» **Task objective**
Beginning with the line that contains "yellow ring: 2 -> 3", write out each remaining line of the records below exactly. Do not copy any picture.

[Before-and-after scene images]
++++++++++

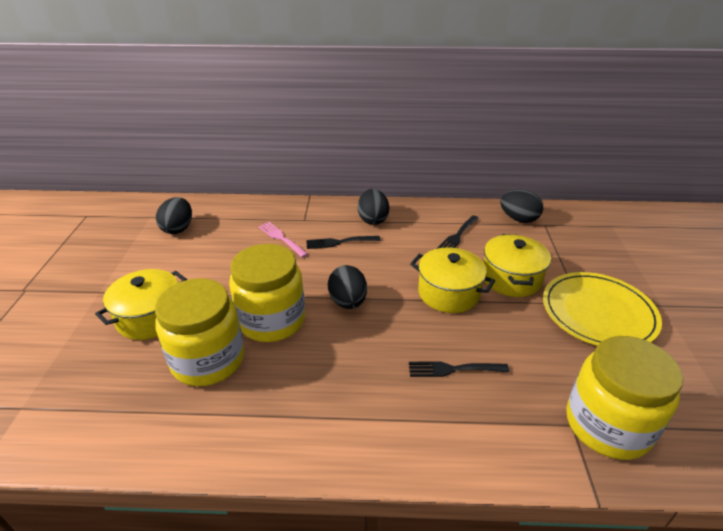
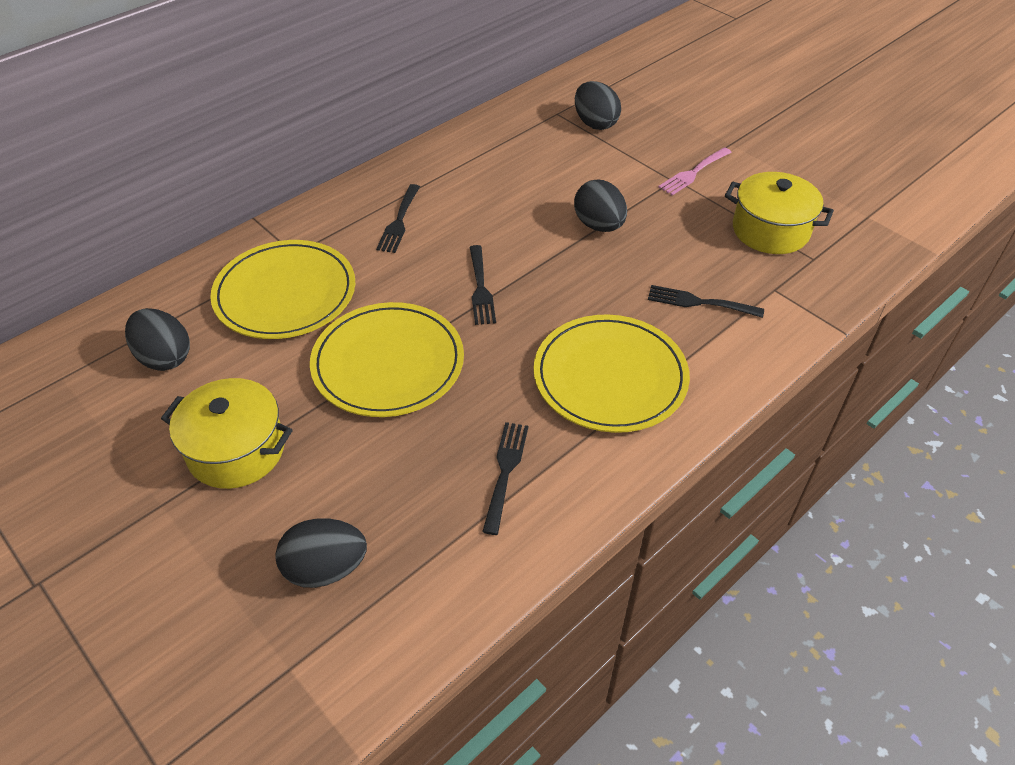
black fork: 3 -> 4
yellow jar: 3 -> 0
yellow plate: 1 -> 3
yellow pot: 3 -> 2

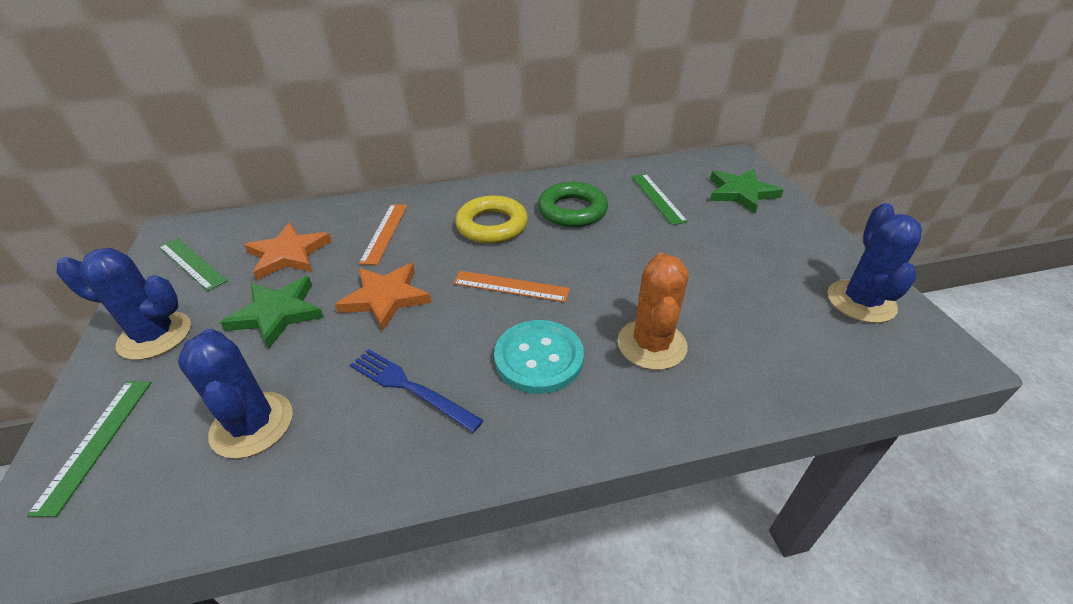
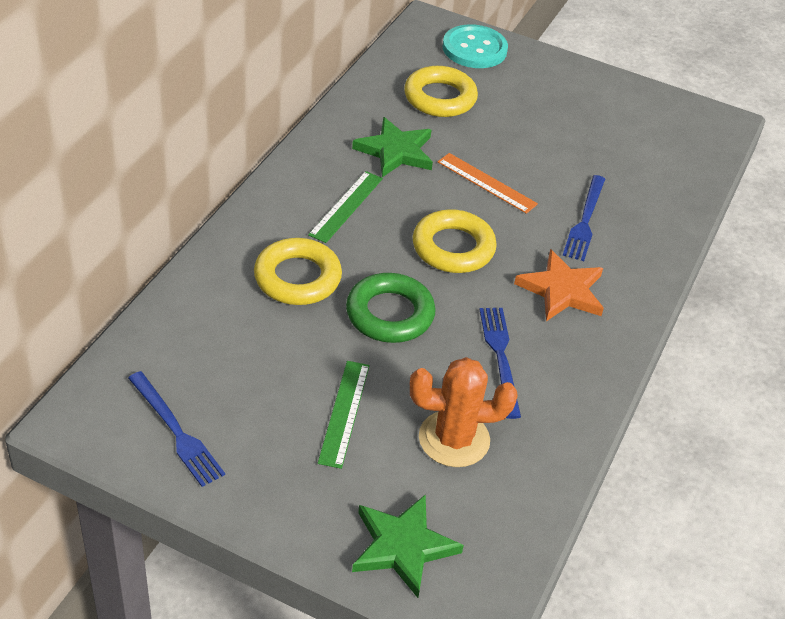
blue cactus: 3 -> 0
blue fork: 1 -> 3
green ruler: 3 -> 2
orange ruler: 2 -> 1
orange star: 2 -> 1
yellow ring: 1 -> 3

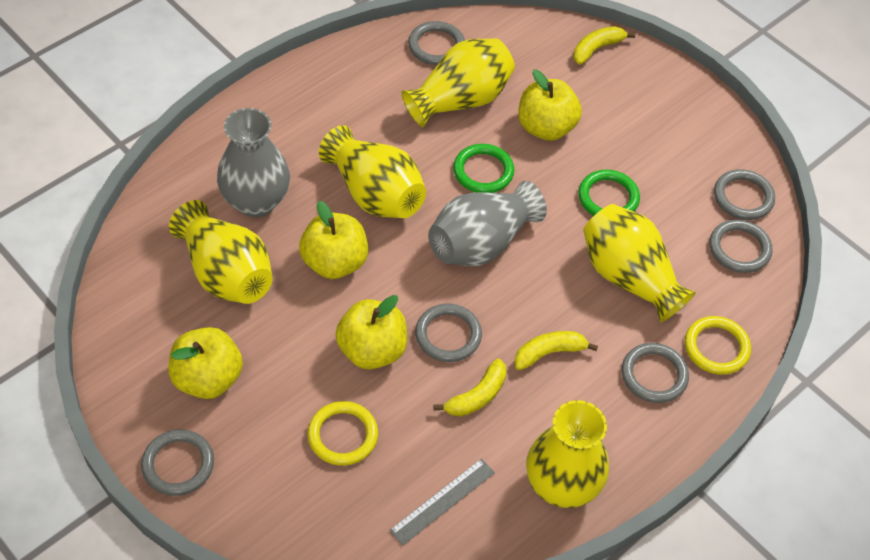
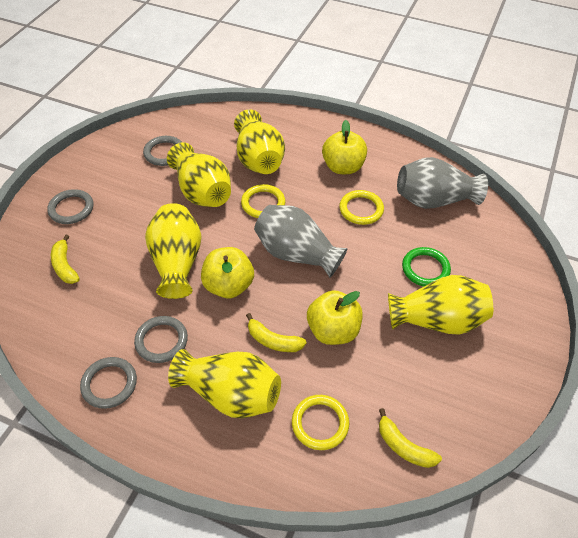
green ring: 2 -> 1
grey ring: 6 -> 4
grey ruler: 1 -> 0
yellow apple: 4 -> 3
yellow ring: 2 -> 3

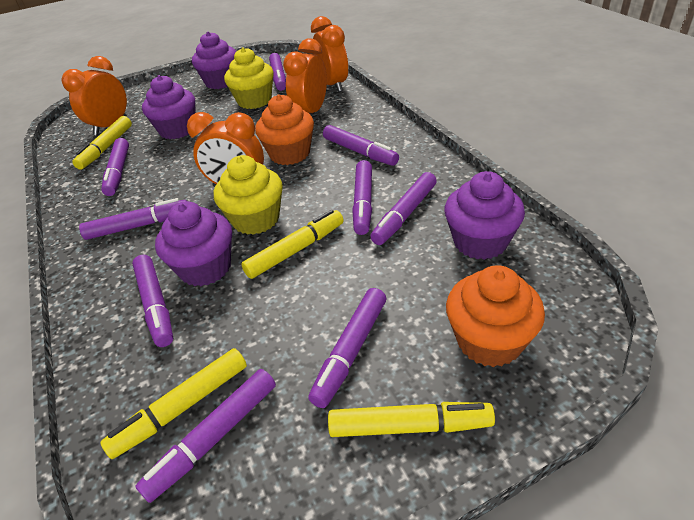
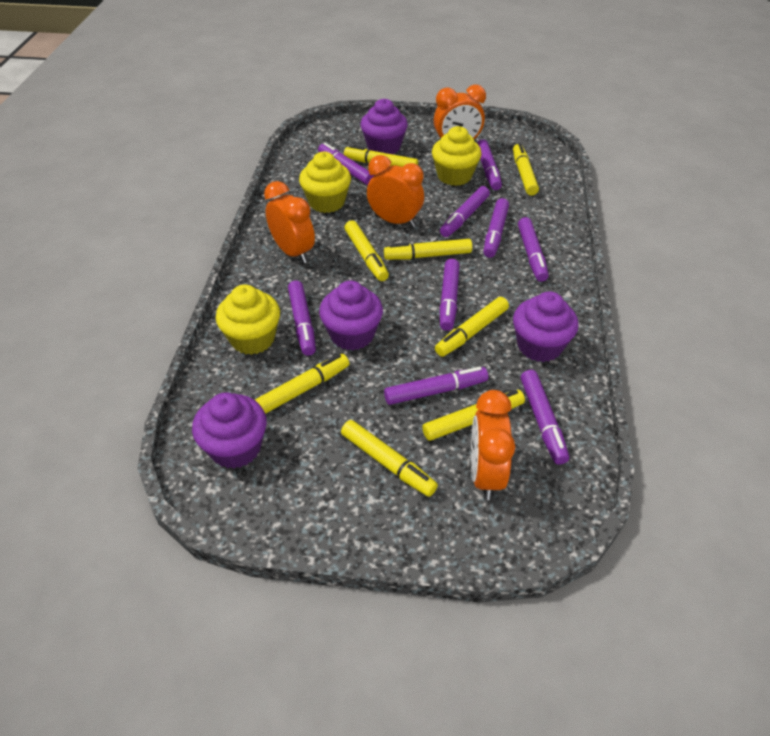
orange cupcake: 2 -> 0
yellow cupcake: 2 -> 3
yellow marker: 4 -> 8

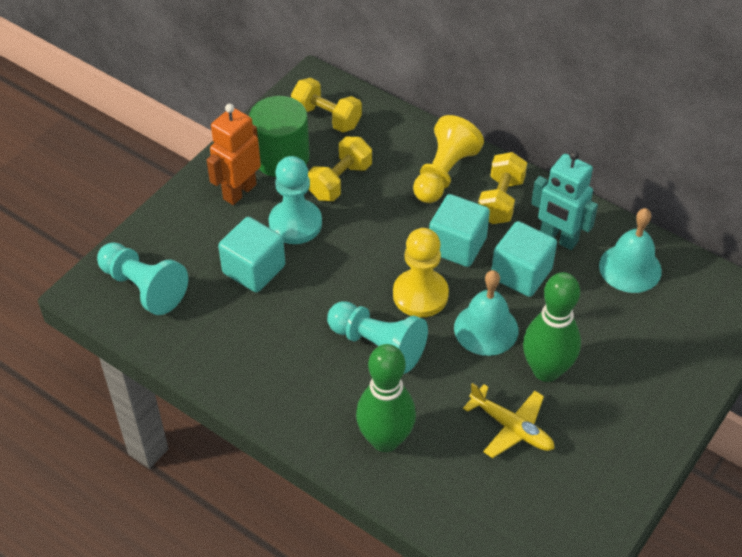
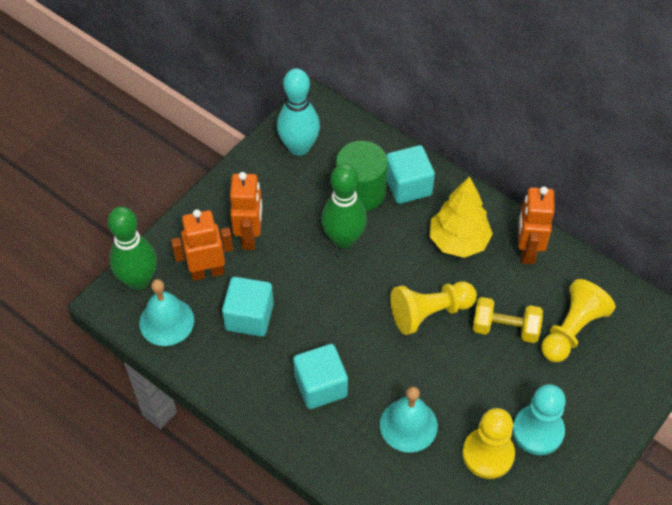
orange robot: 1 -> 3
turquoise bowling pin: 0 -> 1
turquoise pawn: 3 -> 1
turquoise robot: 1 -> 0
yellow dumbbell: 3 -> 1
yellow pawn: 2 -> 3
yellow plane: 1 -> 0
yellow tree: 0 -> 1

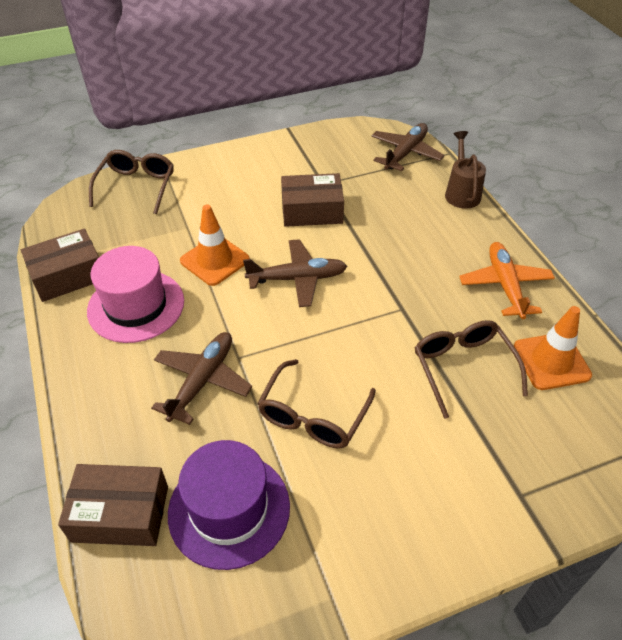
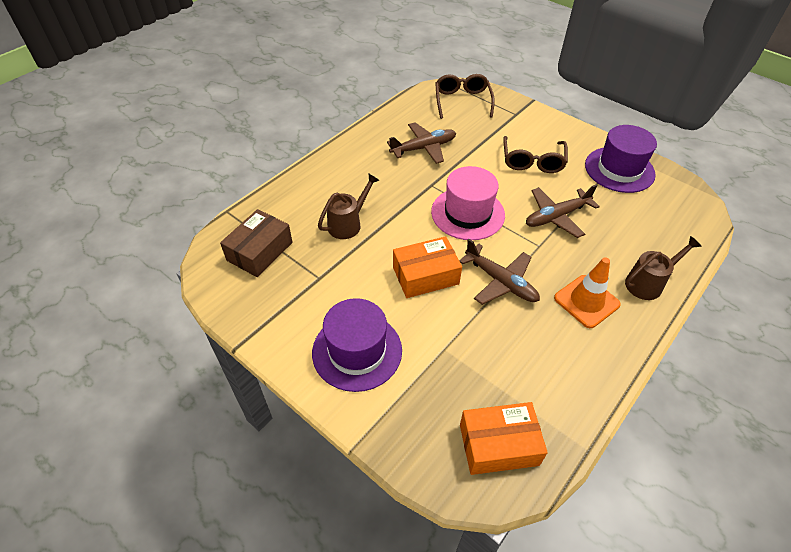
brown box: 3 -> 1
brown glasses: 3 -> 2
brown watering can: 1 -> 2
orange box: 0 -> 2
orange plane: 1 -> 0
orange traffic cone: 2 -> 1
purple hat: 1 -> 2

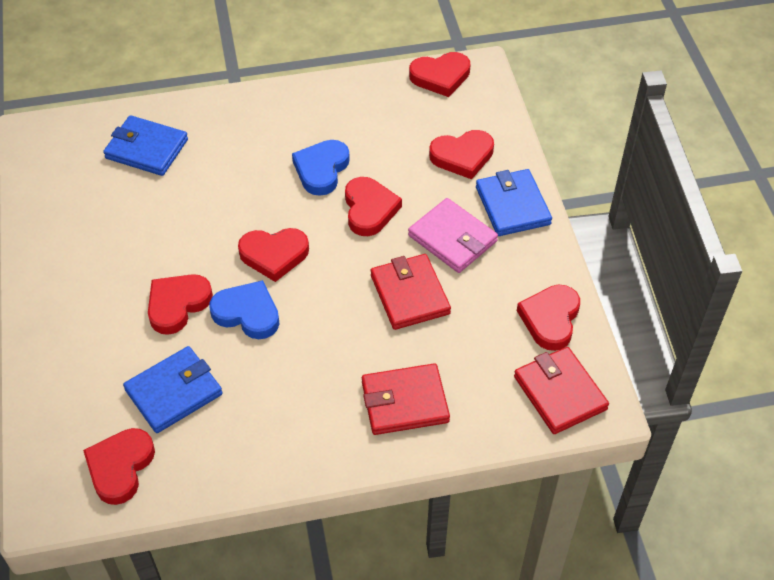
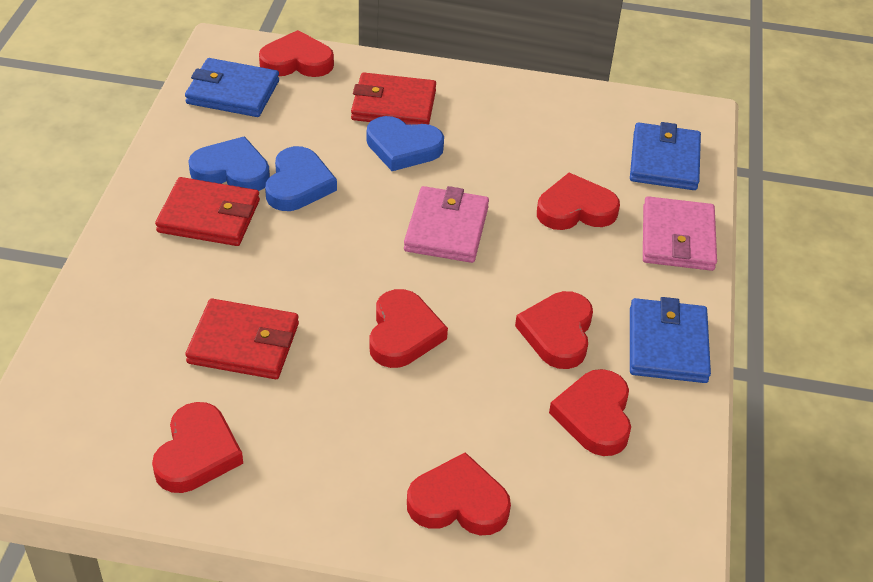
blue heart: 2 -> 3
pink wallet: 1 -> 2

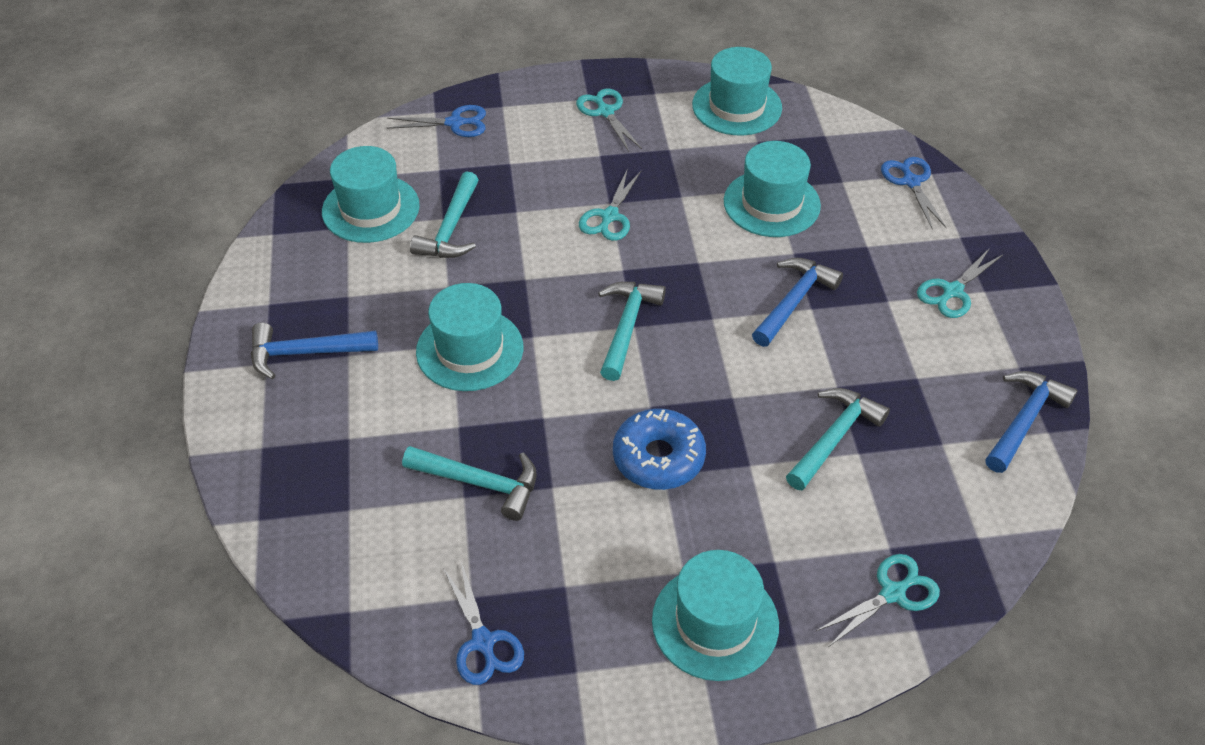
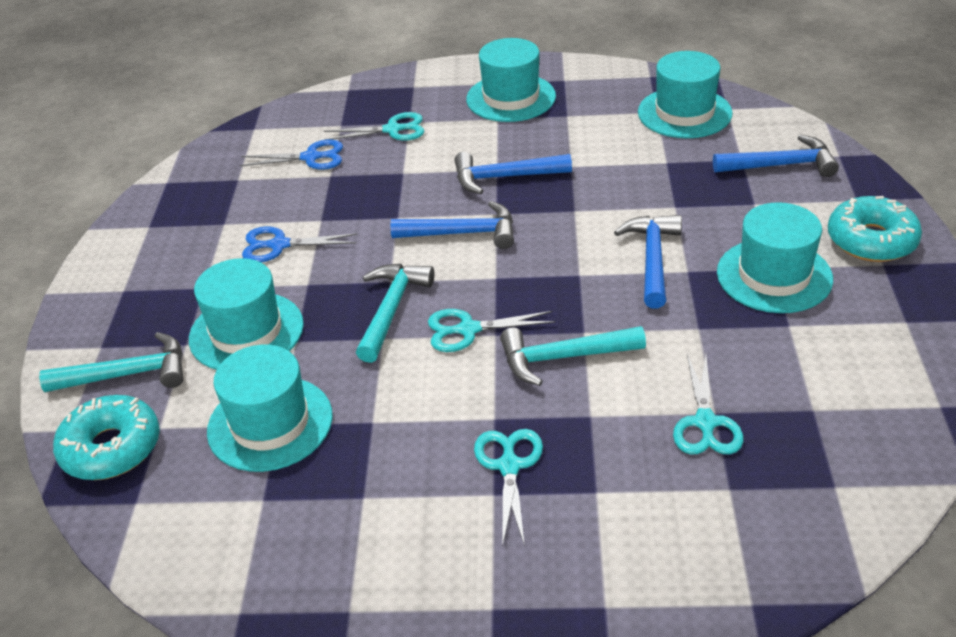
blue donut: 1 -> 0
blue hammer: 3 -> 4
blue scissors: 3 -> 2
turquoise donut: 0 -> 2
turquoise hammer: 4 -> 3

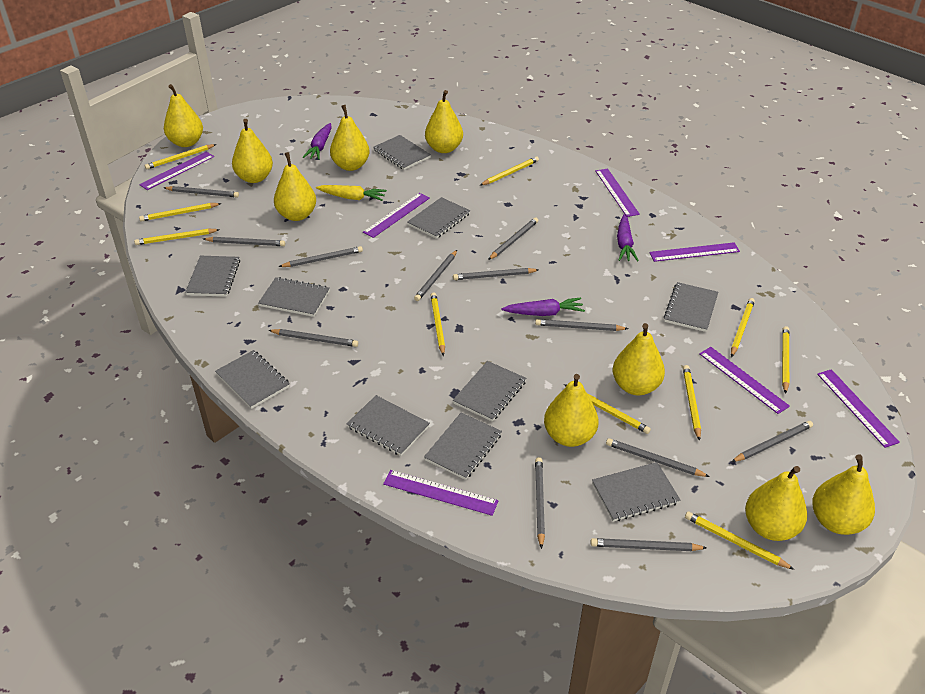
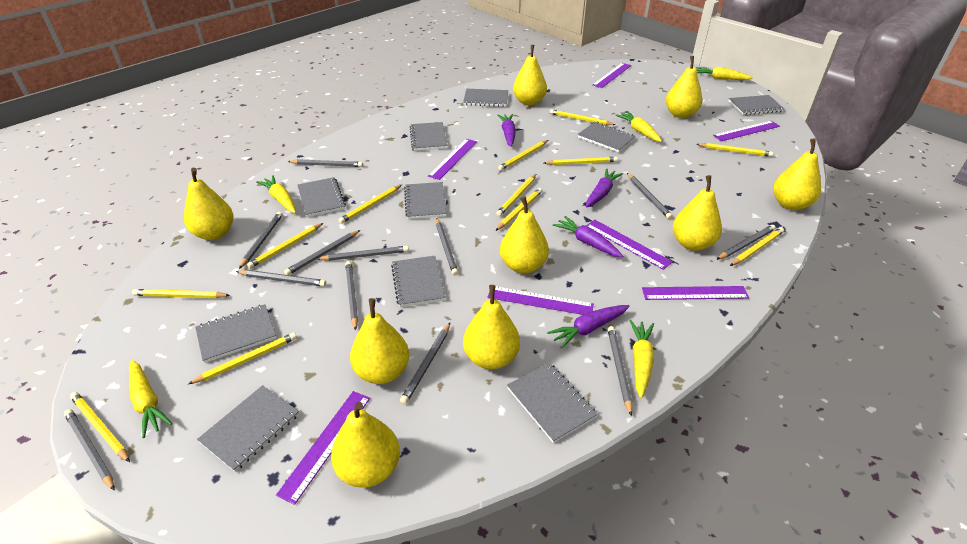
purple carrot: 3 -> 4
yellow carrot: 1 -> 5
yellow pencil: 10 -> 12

++++++++++

» **Exercise solution**
yellow ring: 2 -> 3

orange cupcake: 2 -> 0
yellow cupcake: 2 -> 3
yellow marker: 4 -> 8

orange robot: 1 -> 3
turquoise bowling pin: 0 -> 1
turquoise pawn: 3 -> 1
turquoise robot: 1 -> 0
yellow dumbbell: 3 -> 1
yellow pawn: 2 -> 3
yellow plane: 1 -> 0
yellow tree: 0 -> 1

brown box: 3 -> 1
brown glasses: 3 -> 2
brown watering can: 1 -> 2
orange box: 0 -> 2
orange plane: 1 -> 0
orange traffic cone: 2 -> 1
purple hat: 1 -> 2

blue heart: 2 -> 3
pink wallet: 1 -> 2

blue donut: 1 -> 0
blue hammer: 3 -> 4
blue scissors: 3 -> 2
turquoise donut: 0 -> 2
turquoise hammer: 4 -> 3

purple carrot: 3 -> 4
yellow carrot: 1 -> 5
yellow pencil: 10 -> 12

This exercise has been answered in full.